■ Your instructions
Within the listing below, please show every line carrying the string "VREF".

■ Records to process
○ ○ ○ ○
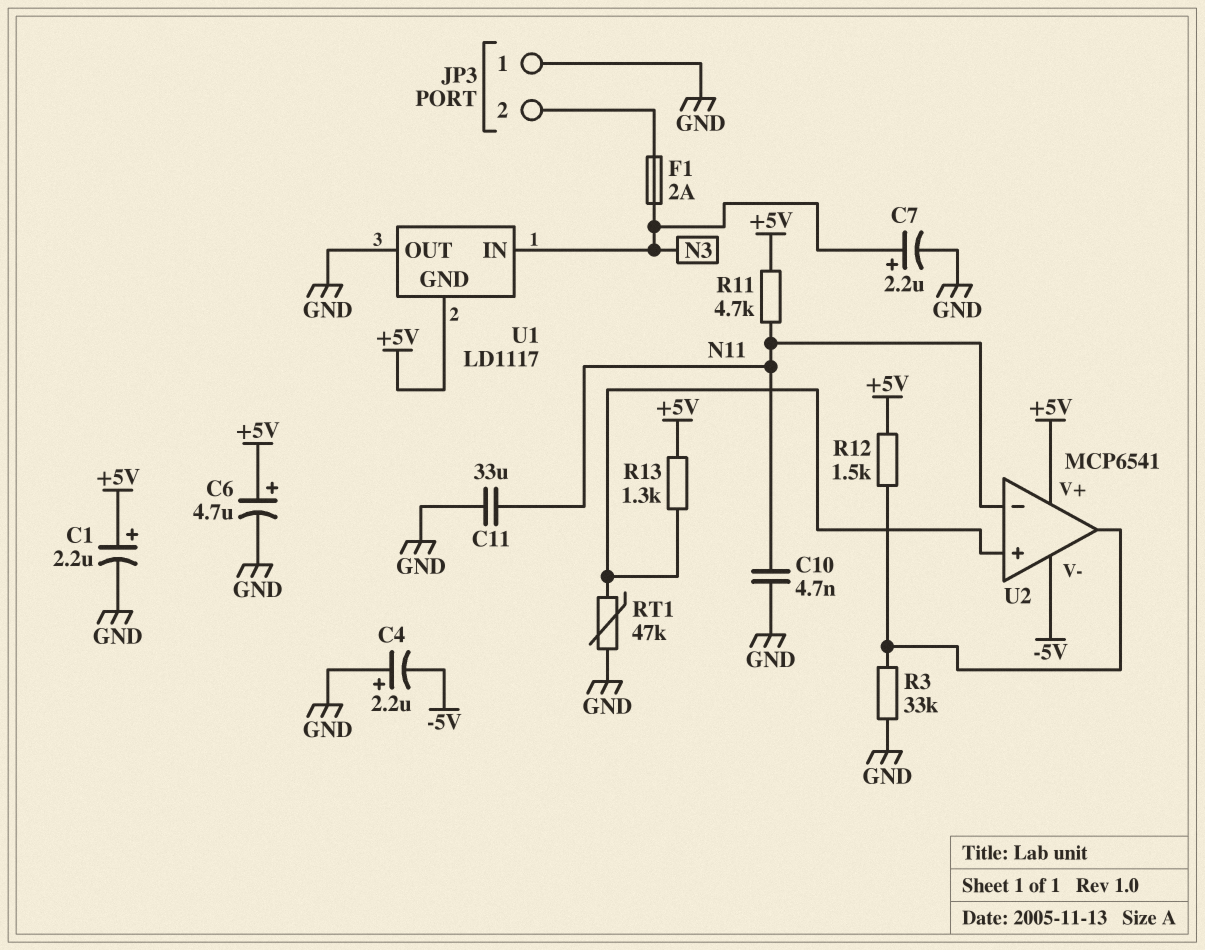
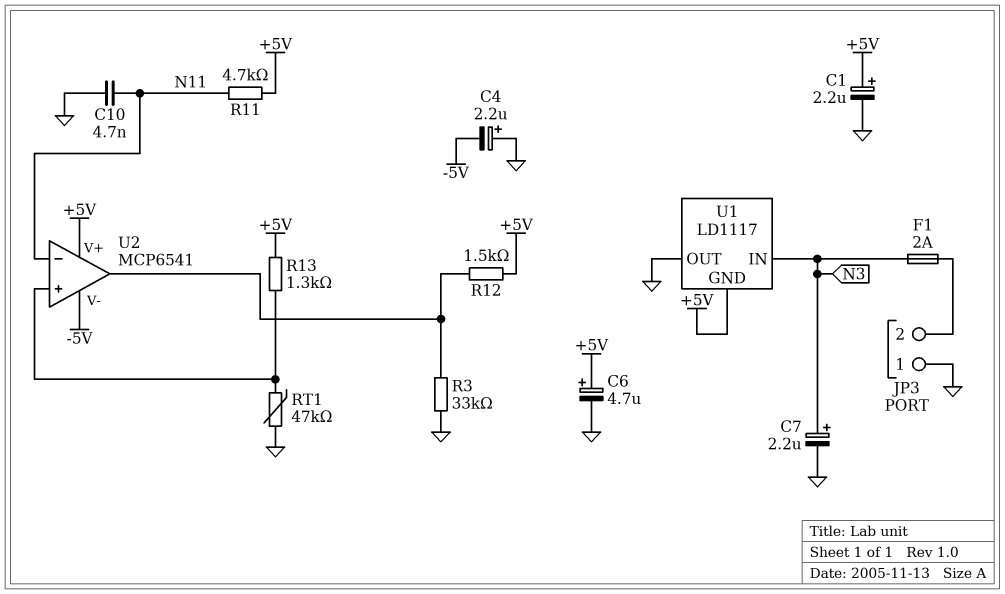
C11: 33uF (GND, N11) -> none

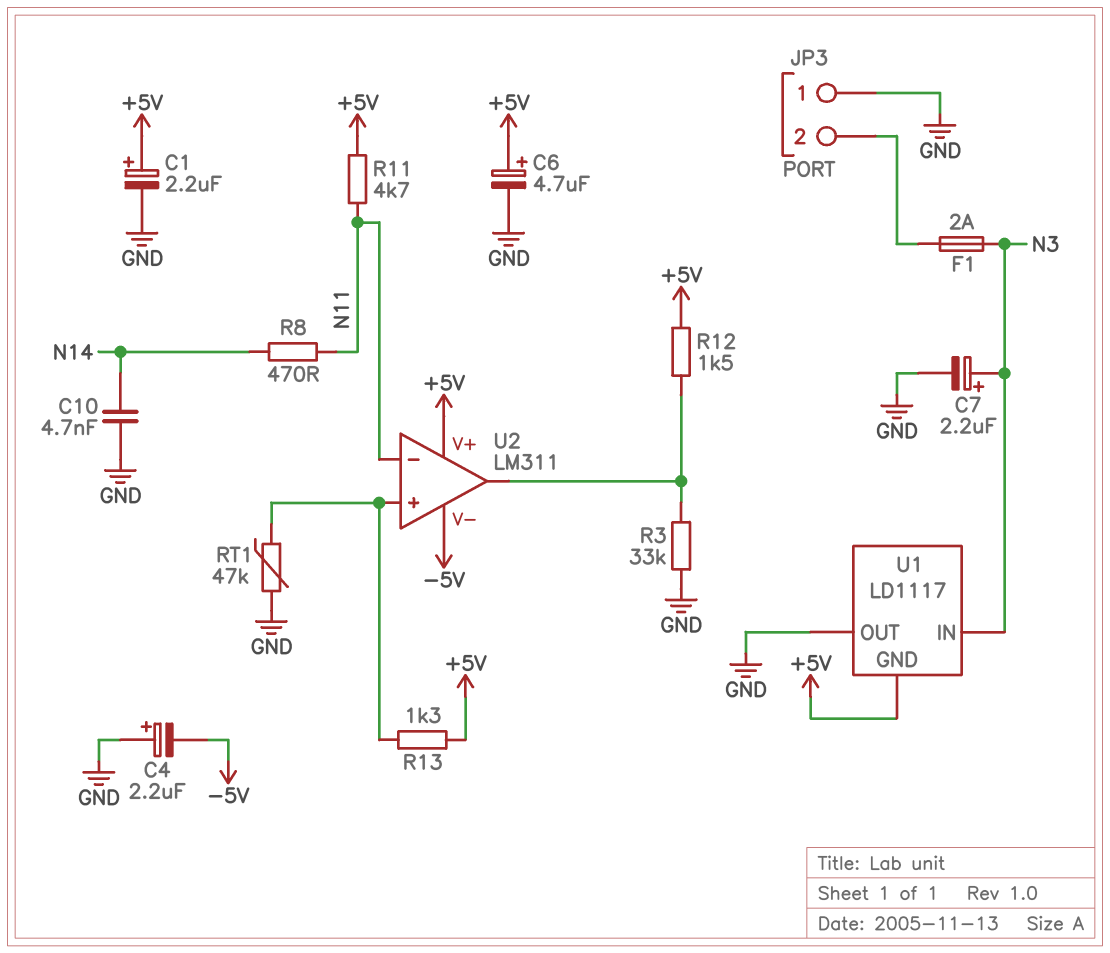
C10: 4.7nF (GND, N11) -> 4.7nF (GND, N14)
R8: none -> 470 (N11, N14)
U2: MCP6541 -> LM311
○ ○ ○ ○
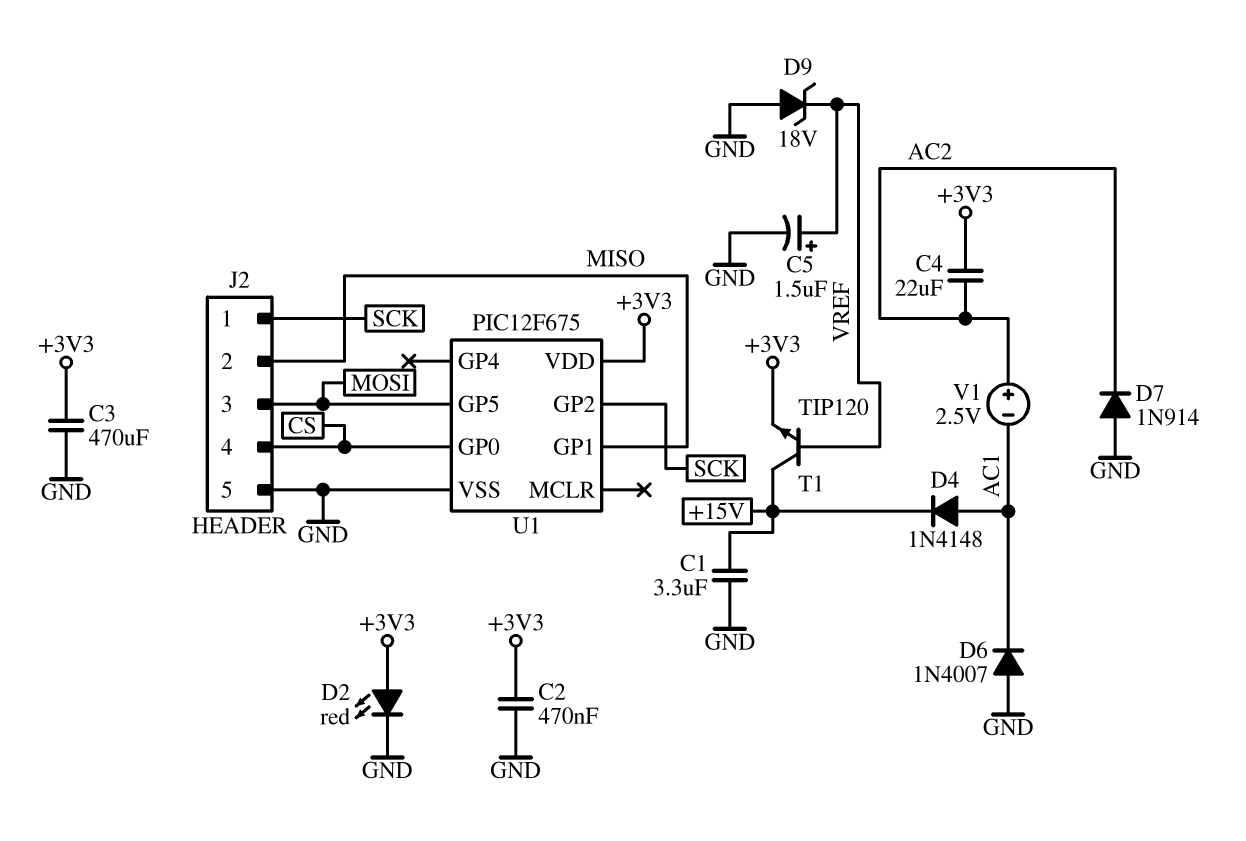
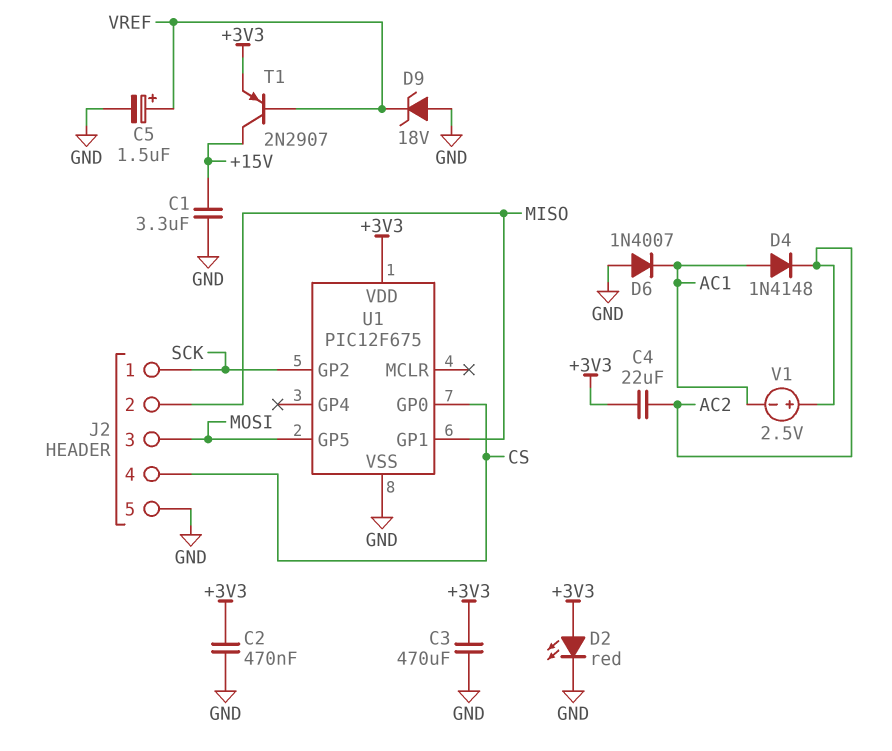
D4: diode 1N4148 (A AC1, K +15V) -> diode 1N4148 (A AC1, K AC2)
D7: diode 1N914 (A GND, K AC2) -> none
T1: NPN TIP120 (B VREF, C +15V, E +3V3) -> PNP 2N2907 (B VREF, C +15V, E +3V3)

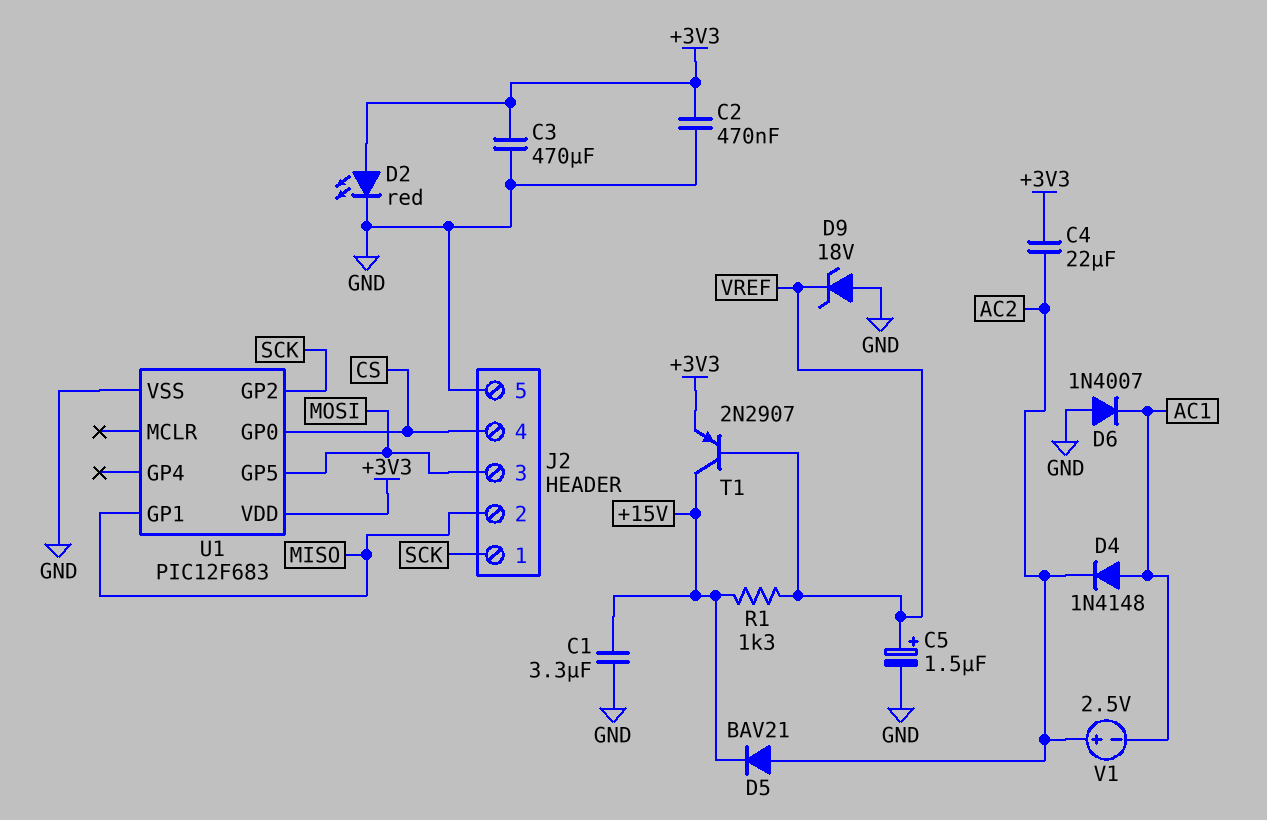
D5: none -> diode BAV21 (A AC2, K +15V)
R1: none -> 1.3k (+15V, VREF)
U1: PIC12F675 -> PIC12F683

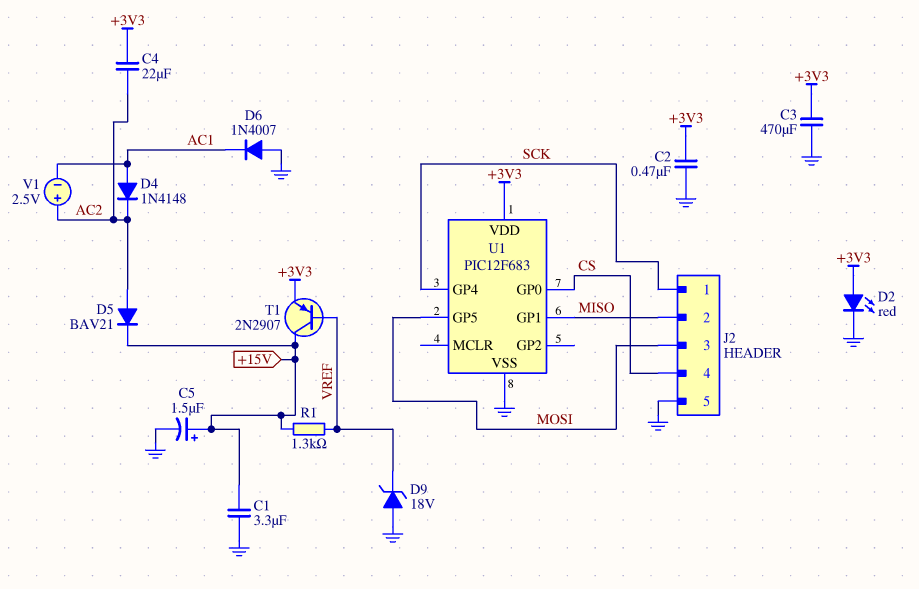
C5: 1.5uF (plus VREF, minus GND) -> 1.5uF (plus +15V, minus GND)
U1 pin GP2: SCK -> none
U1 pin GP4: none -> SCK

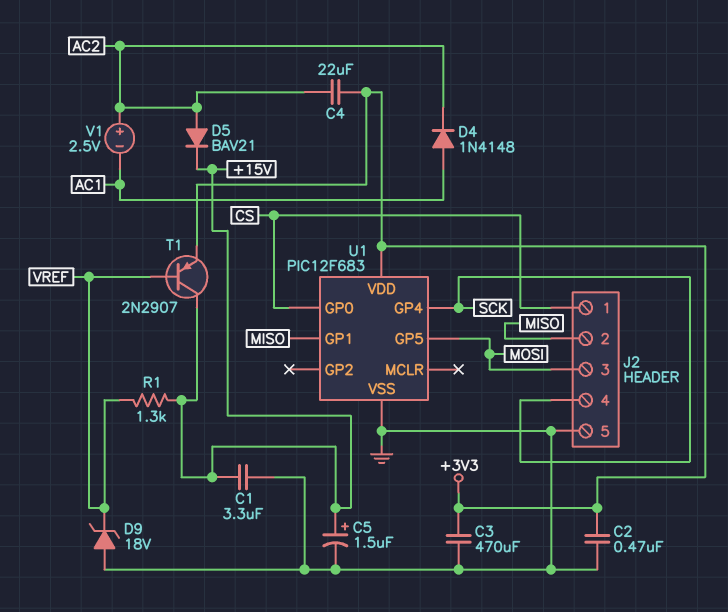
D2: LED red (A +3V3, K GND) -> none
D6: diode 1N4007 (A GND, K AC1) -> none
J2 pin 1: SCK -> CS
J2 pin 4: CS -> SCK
○ ○ ○ ○
■ Written response
T1: NPN TIP120 (B VREF, C +15V, E +3V3) -> PNP 2N2907 (B VREF, C +15V, E +3V3)
R1: none -> 1.3k (+15V, VREF)
C5: 1.5uF (plus VREF, minus GND) -> 1.5uF (plus +15V, minus GND)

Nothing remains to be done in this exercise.